* [Data records]:
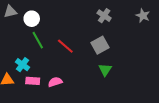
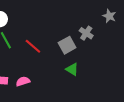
gray cross: (104, 16) -> (86, 33), moved
green triangle: (105, 70) -> (72, 69), turned -32

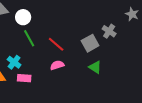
pink semicircle: (23, 81) -> (57, 65), moved

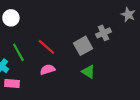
gray cross: (109, 31) -> (103, 33), turned 32
green line: (29, 38) -> (18, 52), moved

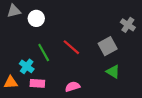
gray cross: (103, 33) -> (128, 25), moved, turned -32
pink semicircle: (48, 70) -> (73, 87), moved

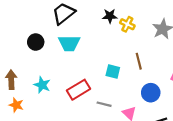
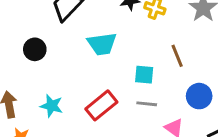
cyan trapezoid: (69, 43) -> (102, 44), moved
gray line: (104, 104) -> (147, 104), moved

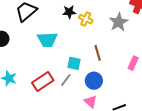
blue circle: (199, 96) -> (94, 81), moved
gray line: (147, 104) -> (66, 80), moved, turned -64

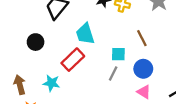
cyan trapezoid: (47, 40) -> (85, 34), turned 85
red rectangle: (43, 81) -> (73, 60), moved

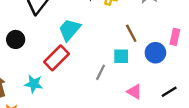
cyan trapezoid: (85, 34) -> (69, 30), turned 60
cyan square: (118, 54) -> (121, 56), moved
blue circle: (143, 69) -> (155, 53), moved

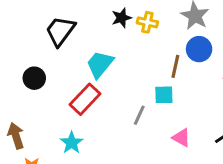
brown line: (131, 33) -> (175, 66), turned 42
blue circle: (155, 53) -> (199, 49), moved
cyan star: (34, 84) -> (72, 143), moved, turned 30

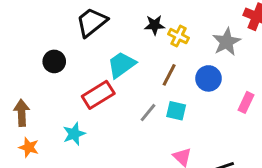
blue circle: (199, 49) -> (208, 78), moved
brown line: (175, 66) -> (169, 75), moved
gray line: (139, 115) -> (148, 113), moved

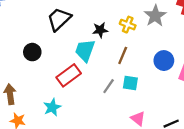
black star: (155, 25) -> (100, 30), moved
gray star: (227, 42) -> (155, 16), moved
cyan trapezoid: (122, 65) -> (85, 50), turned -30
blue circle: (208, 78) -> (164, 61), moved

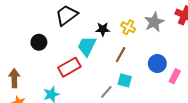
gray line: (109, 86) -> (106, 92), moved

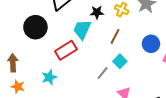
black circle: (39, 42) -> (35, 27), size x1.5
cyan square: (125, 80) -> (120, 61), turned 32

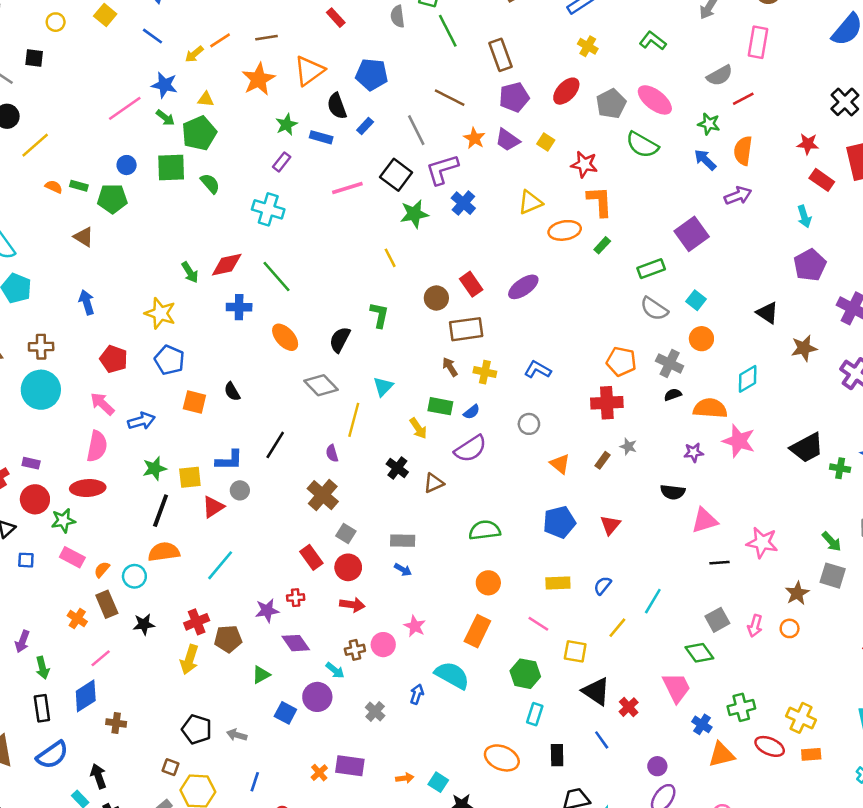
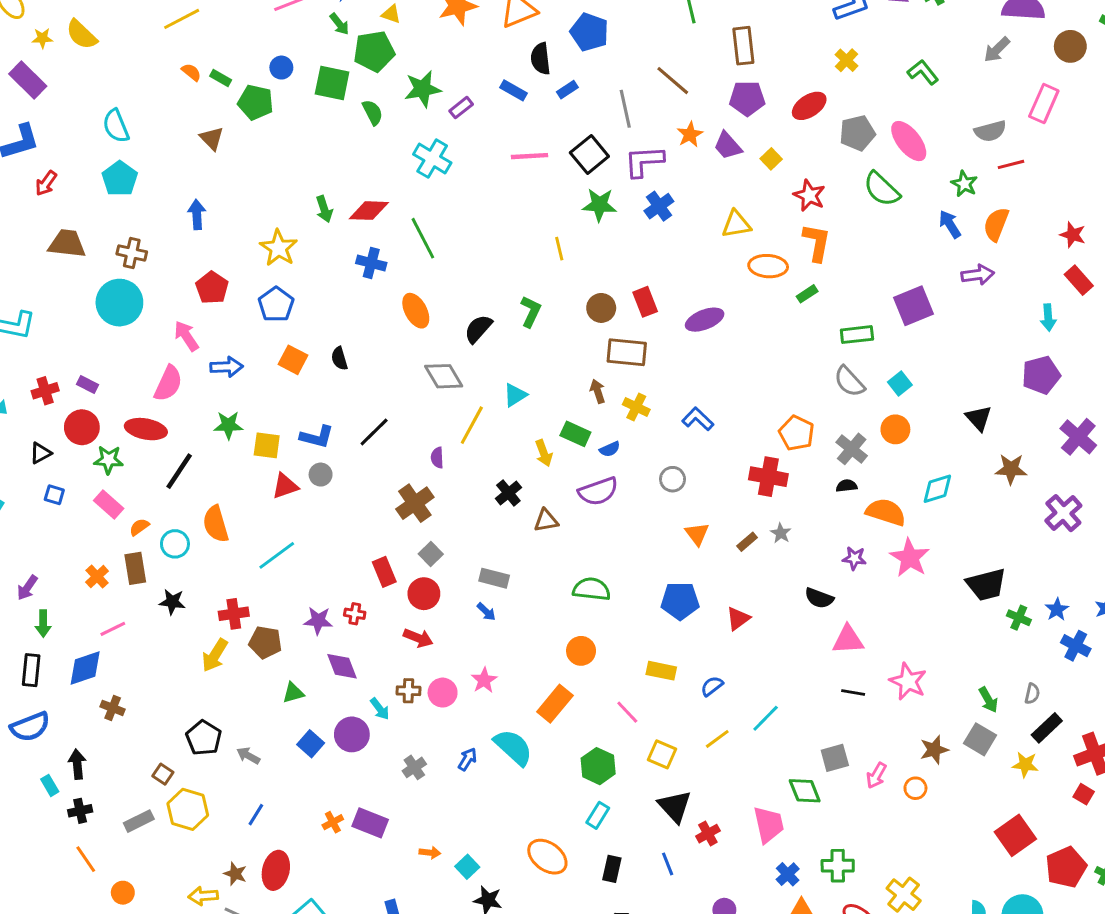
green star: (286, 125) -> (423, 89), moved, size x1.4
black line: (161, 511) -> (179, 471), moved
orange semicircle: (164, 552) -> (216, 524), turned -112

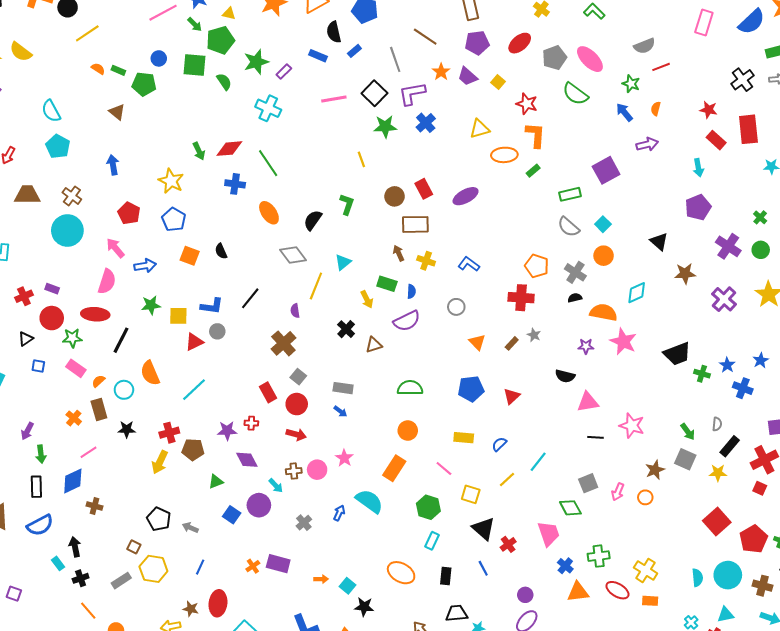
pink rectangle: (1044, 103) -> (704, 23), moved
orange semicircle: (996, 224) -> (656, 109), size x0.6
brown cross: (132, 253) -> (72, 196), turned 30
blue semicircle: (610, 449) -> (411, 291), turned -56

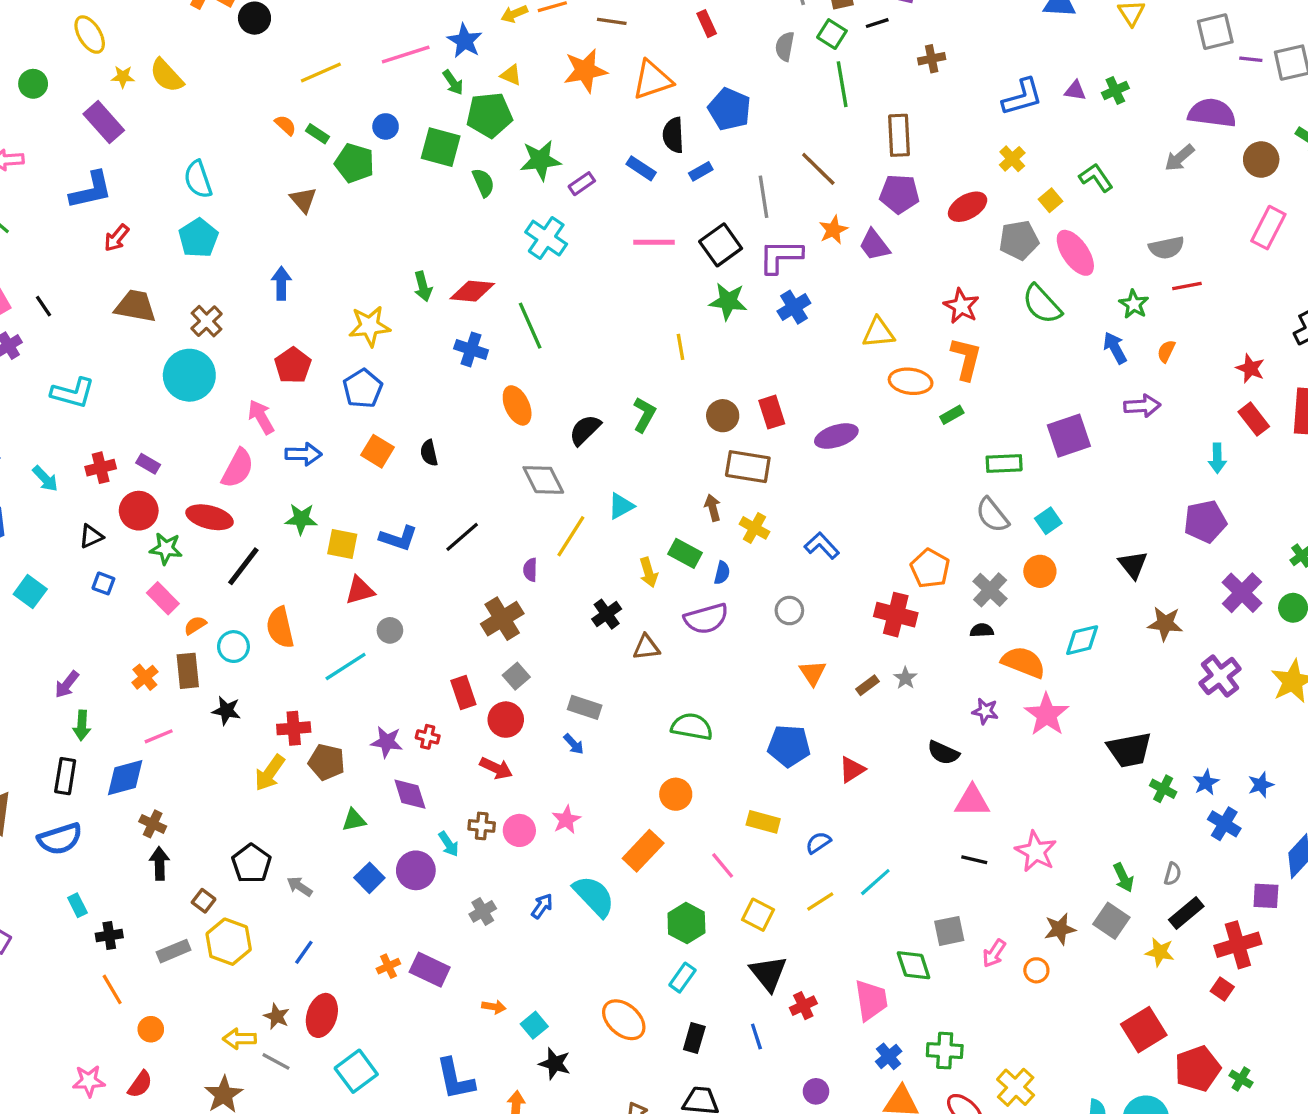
yellow line: (87, 33) -> (321, 72), moved
yellow square: (498, 82) -> (1051, 200), moved
yellow star: (171, 181) -> (370, 326), turned 30
gray circle: (217, 331) -> (390, 630), moved
black arrow: (75, 547) -> (160, 863), moved

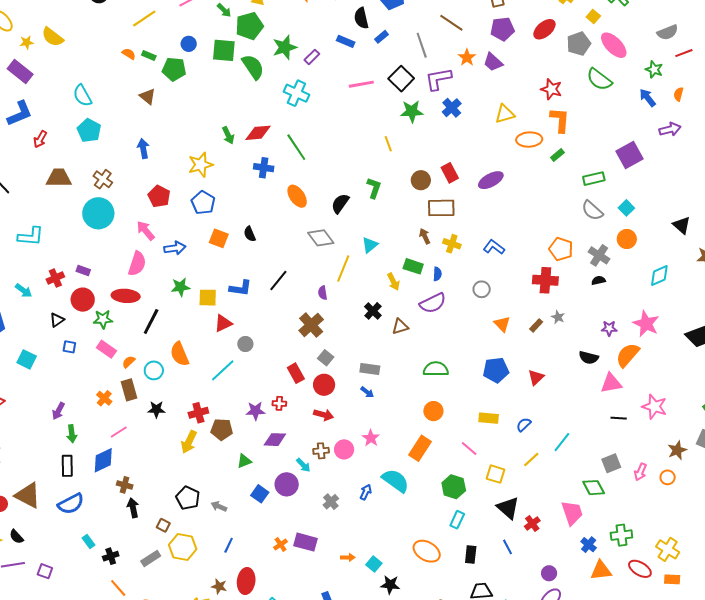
green semicircle: (483, 183) -> (253, 67), size x1.5
orange semicircle: (1023, 662) -> (628, 355), moved, turned -60
purple diamond: (410, 794) -> (275, 440), turned -60

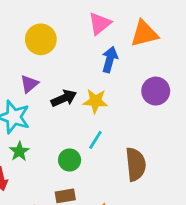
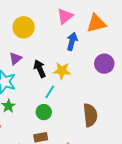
black arrow: (64, 98) -> (40, 69), turned -90
cyan line: (95, 140) -> (50, 92), moved

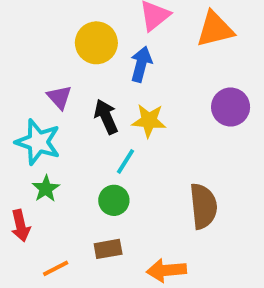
yellow circle: (24, 27) -> (96, 43), moved
blue arrow: (72, 41) -> (141, 64), moved
purple triangle: (15, 59) -> (59, 97), turned -32

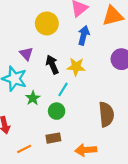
blue arrow: (141, 64) -> (84, 35), moved
green star: (46, 189) -> (33, 98), moved

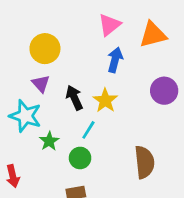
yellow circle: (47, 23) -> (45, 49), moved
yellow star: (76, 67) -> (105, 100), turned 30

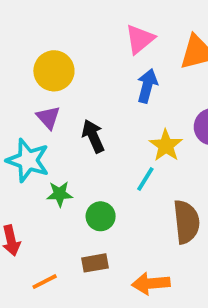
yellow star: (105, 100) -> (166, 145), moved
cyan line: (88, 130) -> (145, 179), moved
green star: (49, 141) -> (60, 194), turned 30

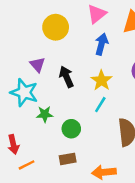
yellow circle: (54, 71) -> (56, 27), moved
yellow star: (166, 145) -> (101, 80), moved
orange line: (45, 282) -> (27, 165), moved

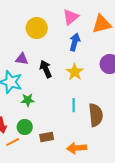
purple triangle: (37, 65) -> (22, 59), turned -40
cyan line: (100, 105) -> (74, 105), moved, turned -32
green circle: (71, 129) -> (25, 127), moved

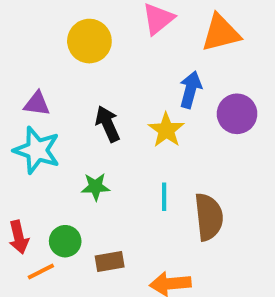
blue arrow: (75, 42) -> (191, 90), moved
purple triangle: (22, 59) -> (37, 104), moved
green star: (28, 100) -> (95, 187), moved

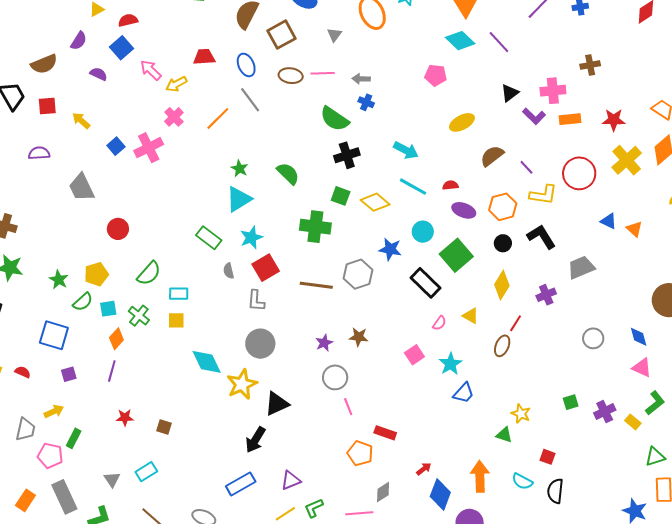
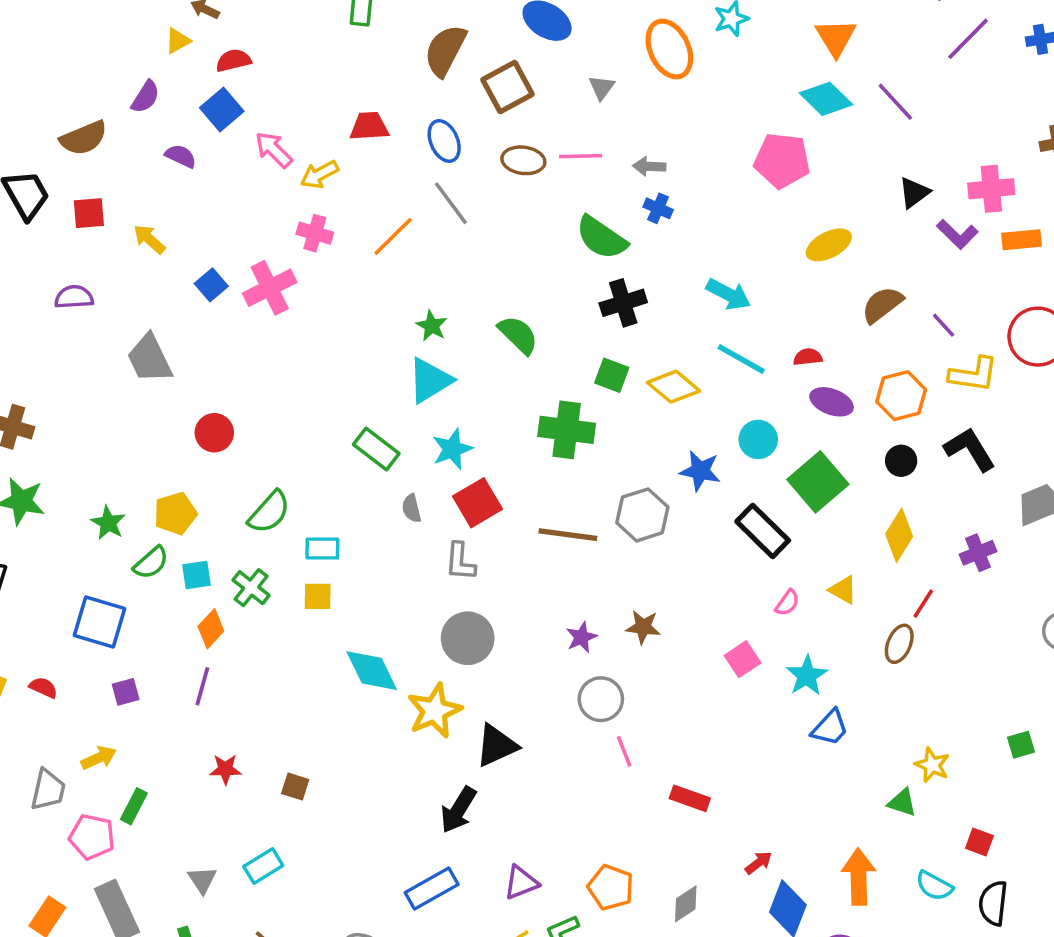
pink pentagon: (436, 75) -> (782, 160), size x1.4
pink cross: (174, 117) -> (315, 233), turned -30
orange pentagon: (360, 453) -> (611, 888), moved

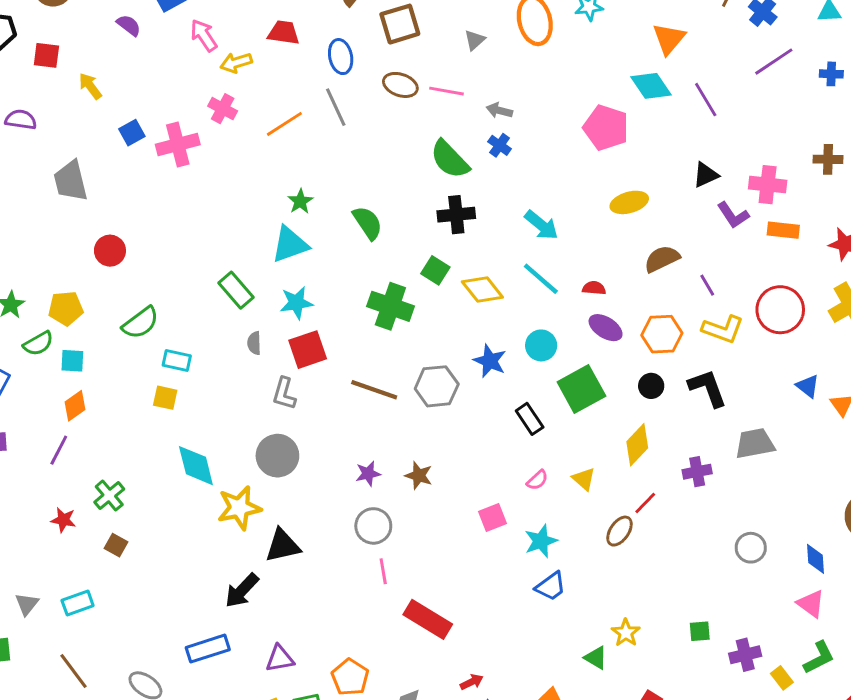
black rectangle: (763, 531) -> (530, 419), size x0.7
green cross: (251, 588) -> (109, 496), moved
red rectangle: (690, 798) -> (428, 619), size x1.5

* [Task goal]: Your answer must be everything above from the line with "orange semicircle: (1023, 662)" down to the line with "blue arrow: (72, 41) -> (141, 64), moved", word for word, and no pictures.

* [Response area]:
orange semicircle: (1023, 662) -> (628, 355), moved, turned -60
purple diamond: (410, 794) -> (275, 440), turned -60

black arrow: (64, 98) -> (40, 69), turned -90
cyan line: (95, 140) -> (50, 92), moved

yellow circle: (24, 27) -> (96, 43), moved
blue arrow: (72, 41) -> (141, 64), moved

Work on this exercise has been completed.